Problem details.
Keep each entry exactly as written when you repeat it, and skip the images.

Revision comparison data

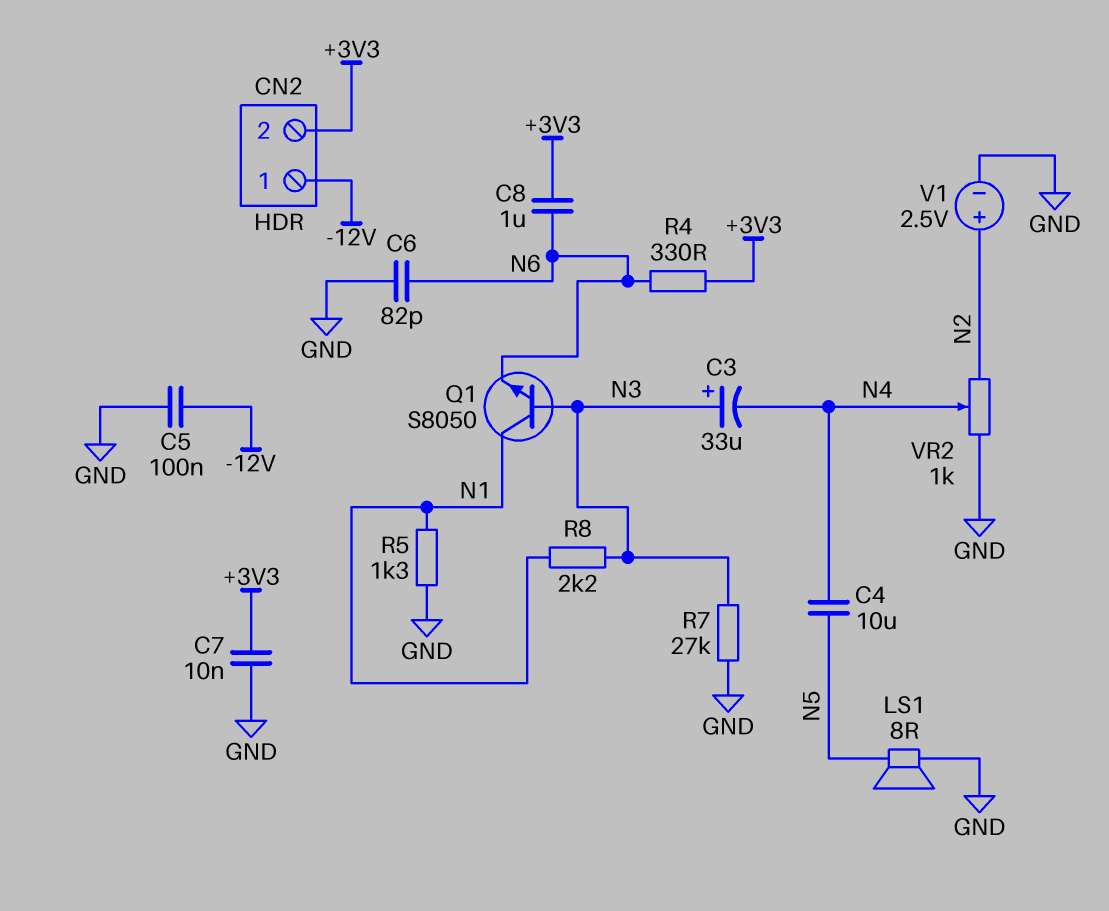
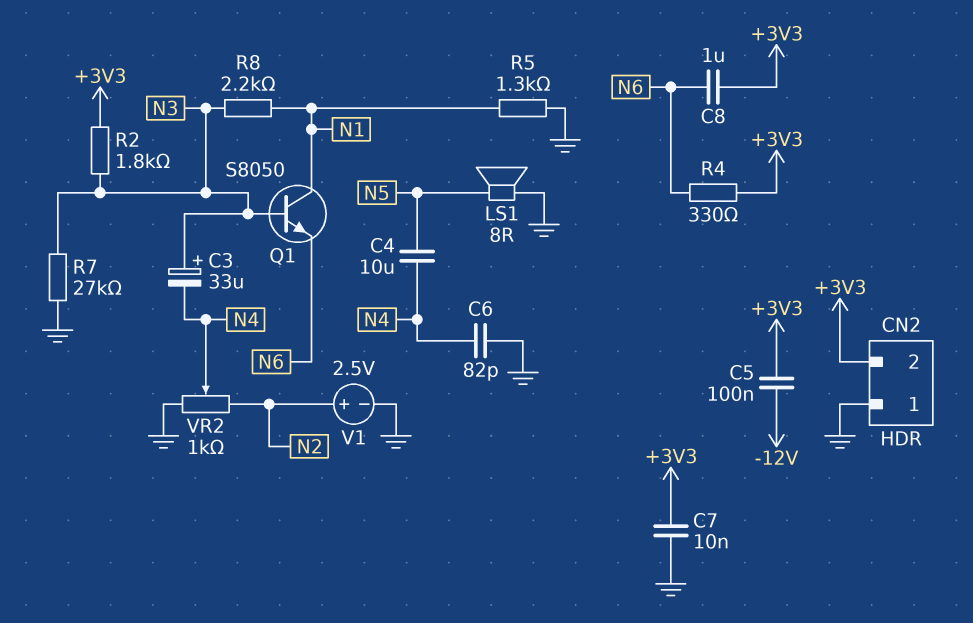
C5: 100nF (-12V, GND) -> 100nF (+3V3, -12V)
C6: 82pF (GND, N6) -> 82pF (GND, N4)
CN2 pin 1: -12V -> GND
R2: none -> 1.8k (+3V3, N3)

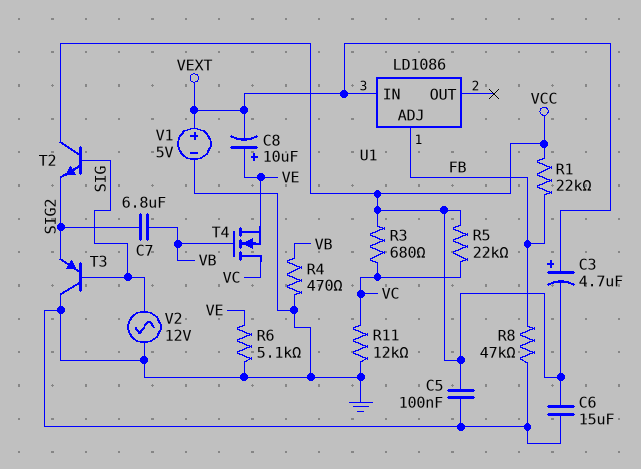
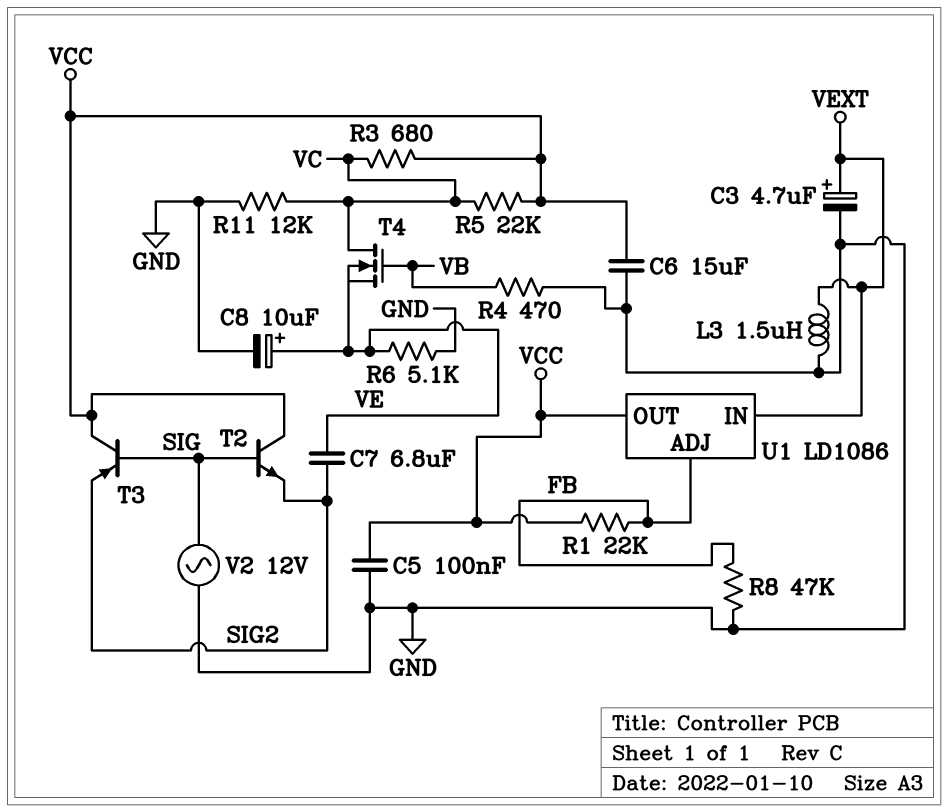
C3: 4.7uF (plus VEXT, minus VCC) -> 4.7uF (plus VEXT, minus GND)
C7: 6.8uF (SIG2, VB) -> 6.8uF (SIG2, VE)
C8: 10uF (plus VE, minus VEXT) -> 10uF (plus VE, minus GND)
L3: none -> 1.5uH (GND, VEXT)
T3: PNP (B SIG, C GND, E SIG2) -> PNP (B SIG, C VCC, E SIG2)
U1 pin OUT: none -> VCC
V1: 5V (plus VEXT, minus GND) -> none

Output below.
C5: 100nF (-12V, GND) -> 100nF (+3V3, -12V)
C6: 82pF (GND, N6) -> 82pF (GND, N4)
CN2 pin 1: -12V -> GND
R2: none -> 1.8k (+3V3, N3)

C3: 4.7uF (plus VEXT, minus VCC) -> 4.7uF (plus VEXT, minus GND)
C7: 6.8uF (SIG2, VB) -> 6.8uF (SIG2, VE)
C8: 10uF (plus VE, minus VEXT) -> 10uF (plus VE, minus GND)
L3: none -> 1.5uH (GND, VEXT)
T3: PNP (B SIG, C GND, E SIG2) -> PNP (B SIG, C VCC, E SIG2)
U1 pin OUT: none -> VCC
V1: 5V (plus VEXT, minus GND) -> none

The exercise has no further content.